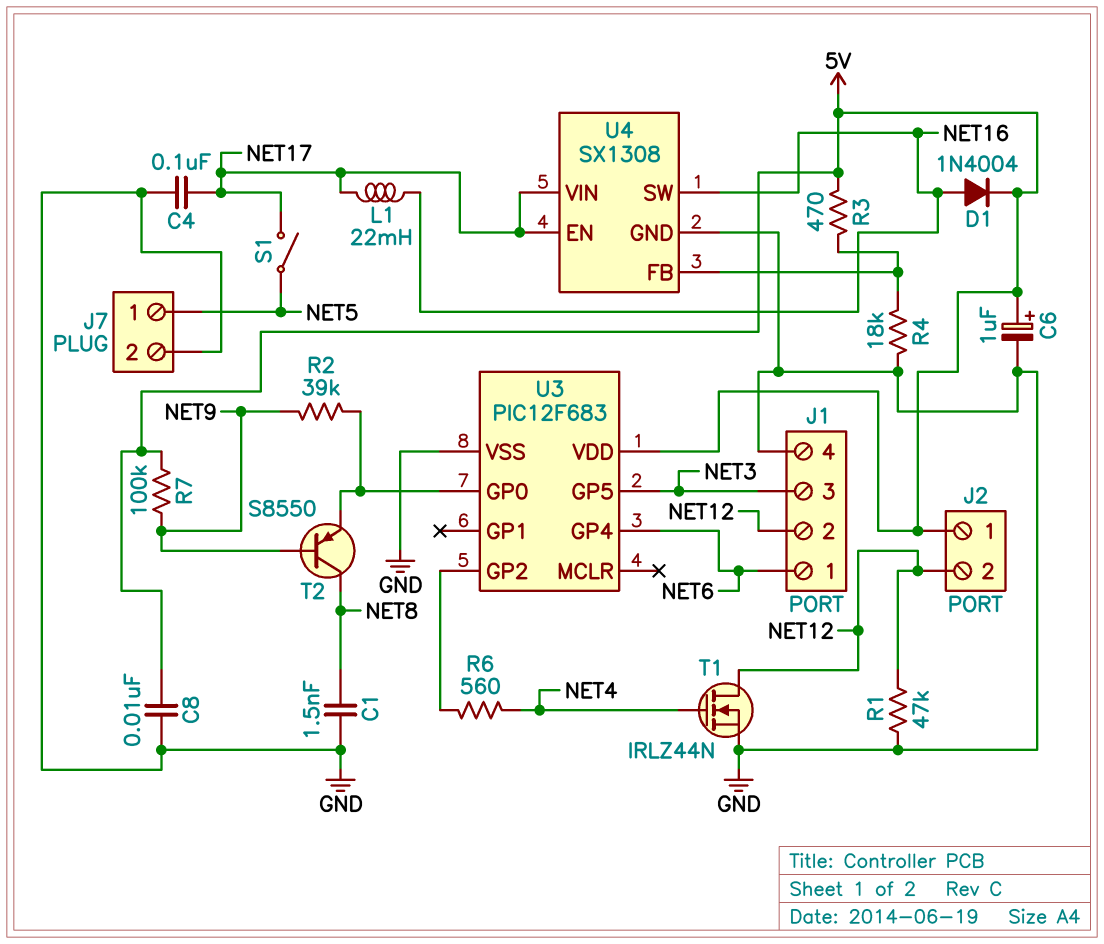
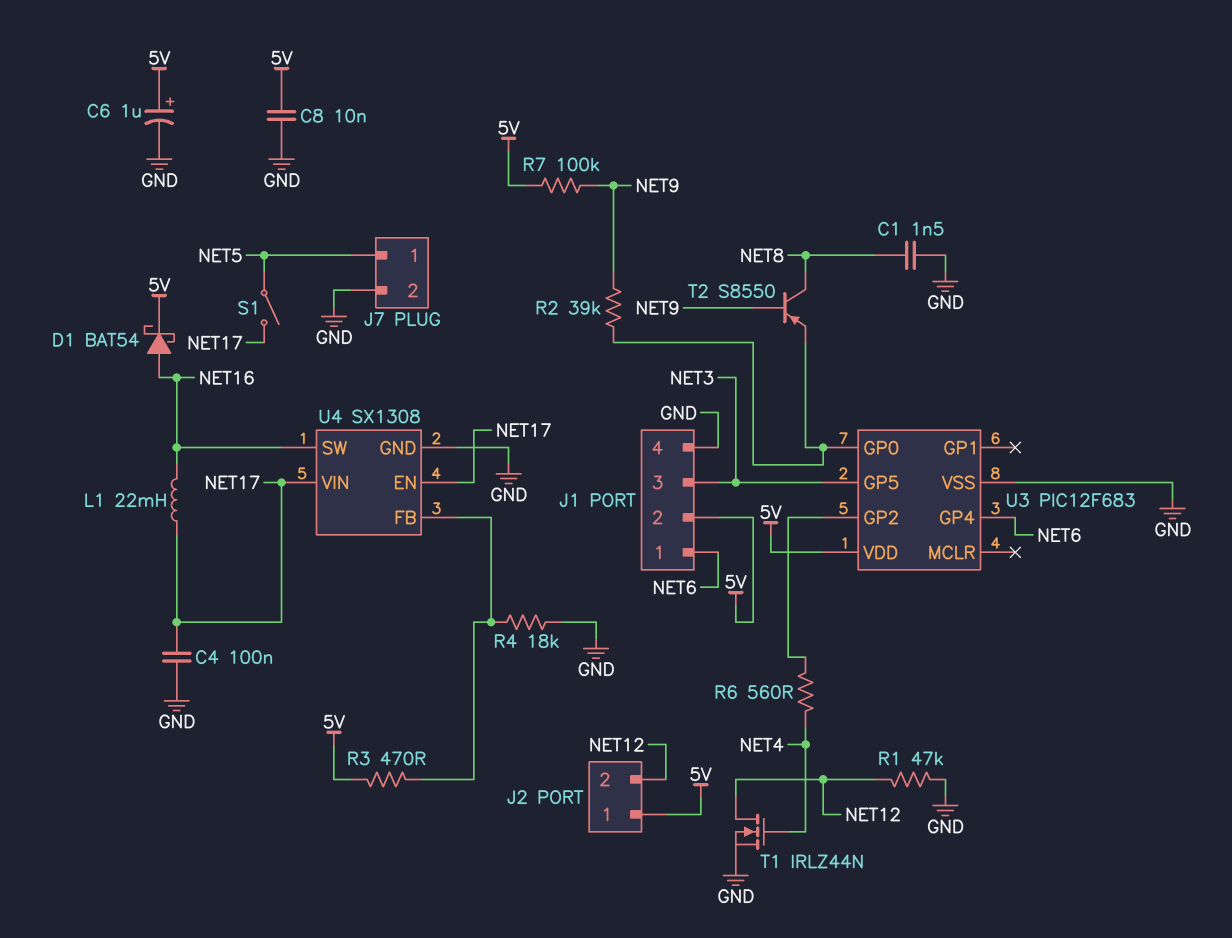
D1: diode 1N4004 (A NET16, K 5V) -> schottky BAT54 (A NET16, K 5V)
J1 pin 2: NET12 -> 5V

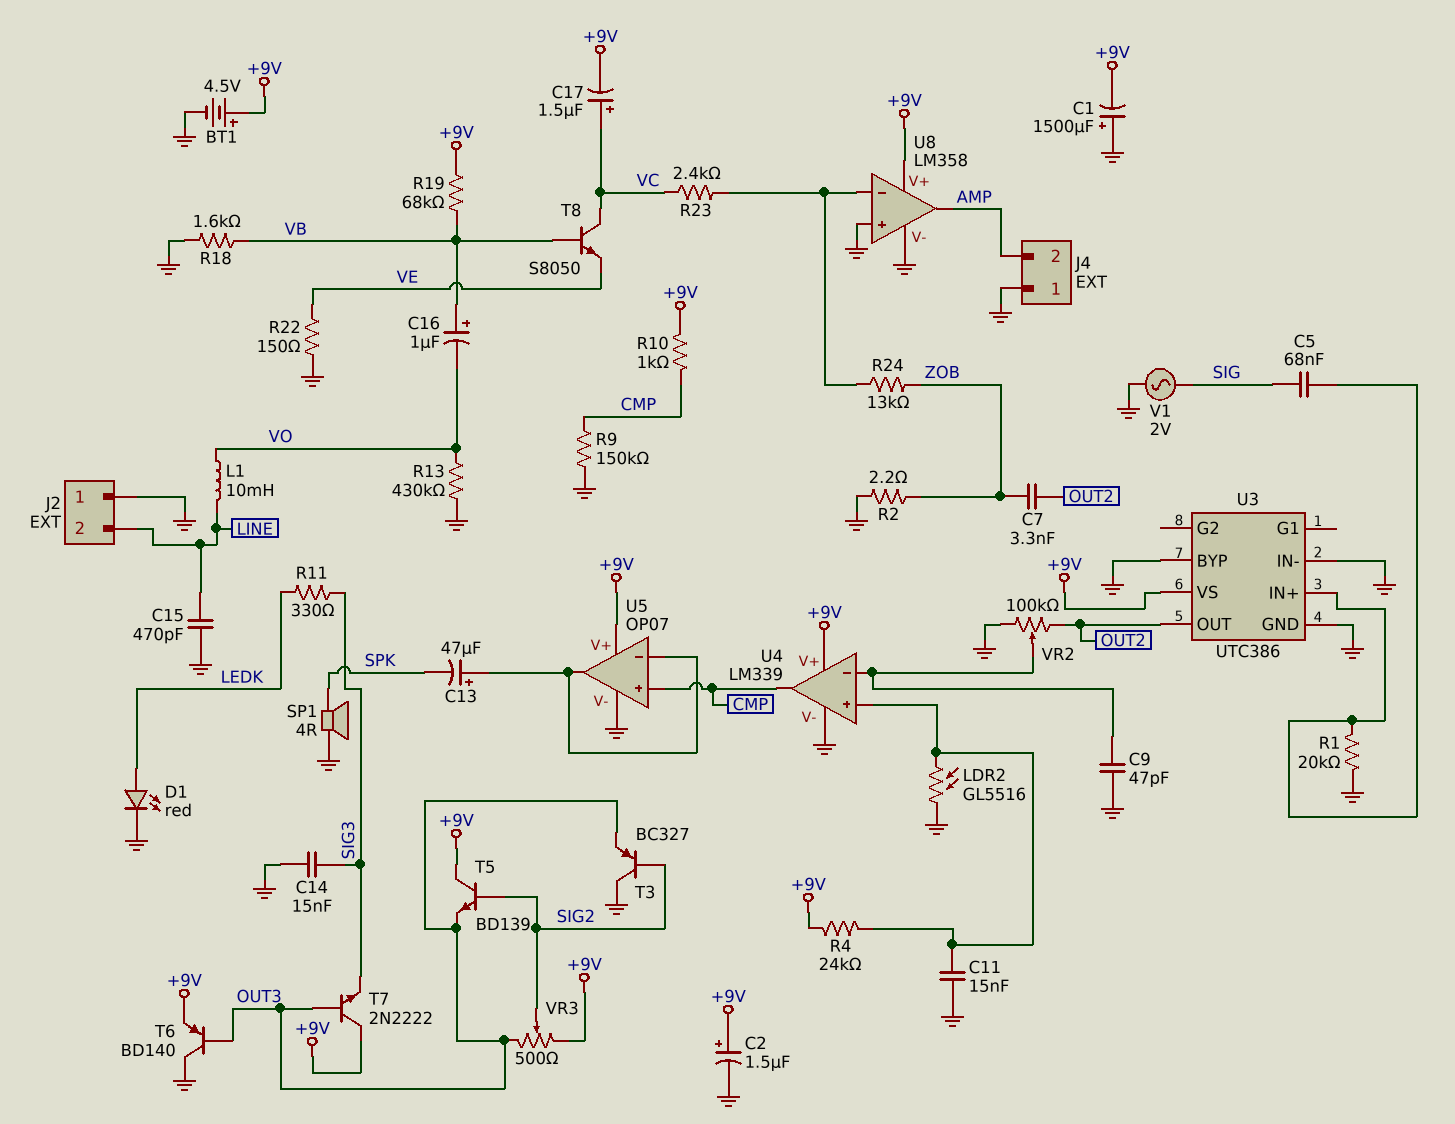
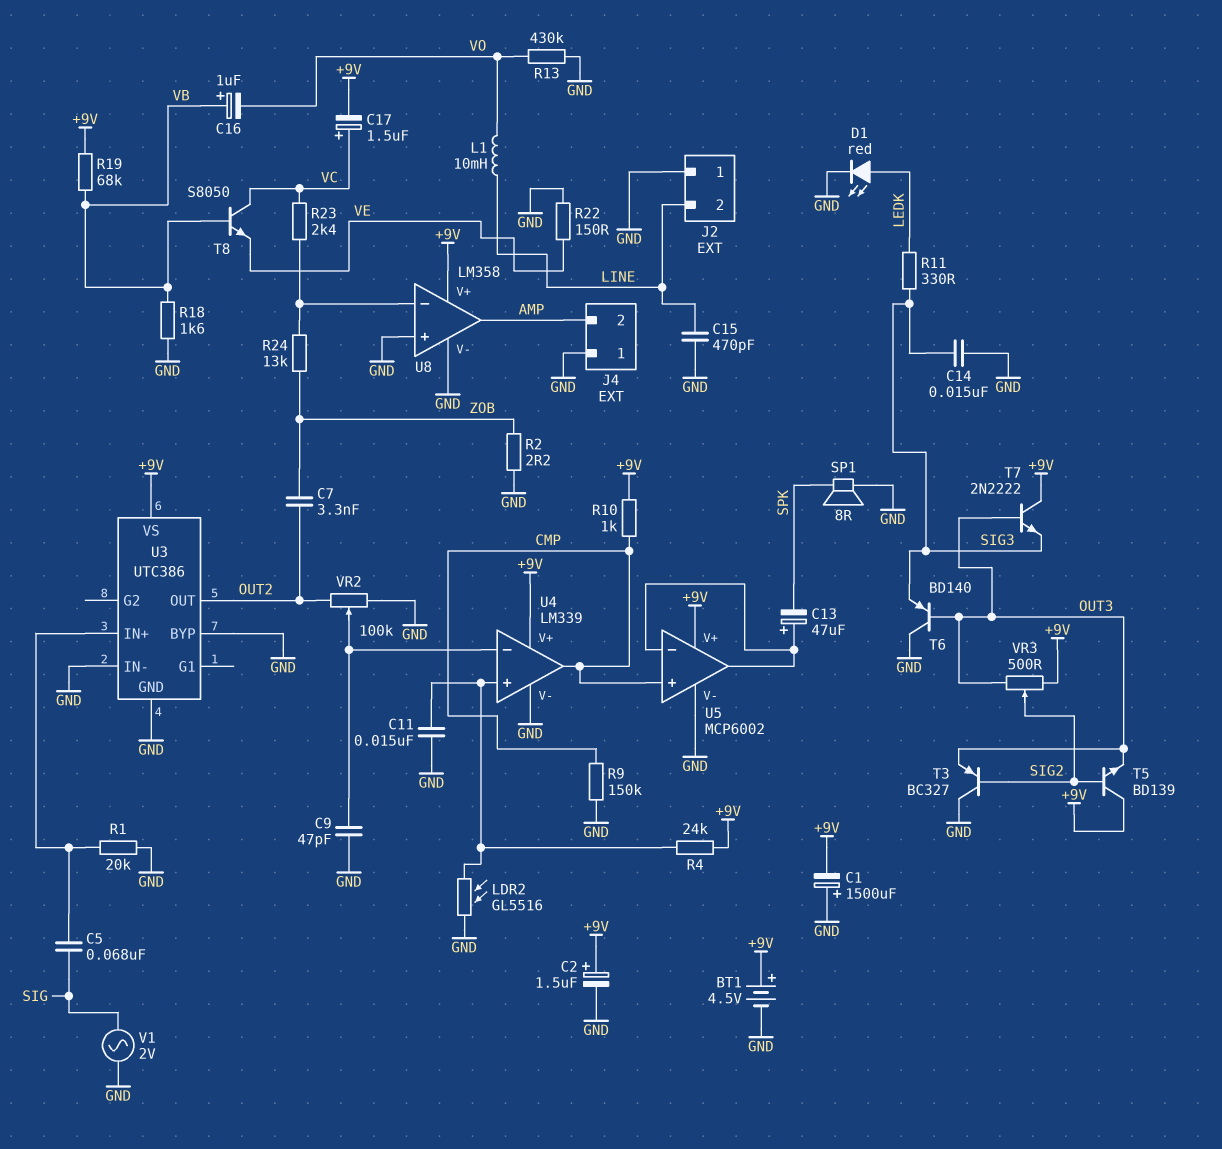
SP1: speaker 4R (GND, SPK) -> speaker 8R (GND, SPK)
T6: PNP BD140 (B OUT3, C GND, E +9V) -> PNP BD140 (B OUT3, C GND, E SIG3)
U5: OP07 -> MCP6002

● Your goal
All records, pictures excluded: copy them exactly.

● Solution for this task
D1: diode 1N4004 (A NET16, K 5V) -> schottky BAT54 (A NET16, K 5V)
J1 pin 2: NET12 -> 5V

SP1: speaker 4R (GND, SPK) -> speaker 8R (GND, SPK)
T6: PNP BD140 (B OUT3, C GND, E +9V) -> PNP BD140 (B OUT3, C GND, E SIG3)
U5: OP07 -> MCP6002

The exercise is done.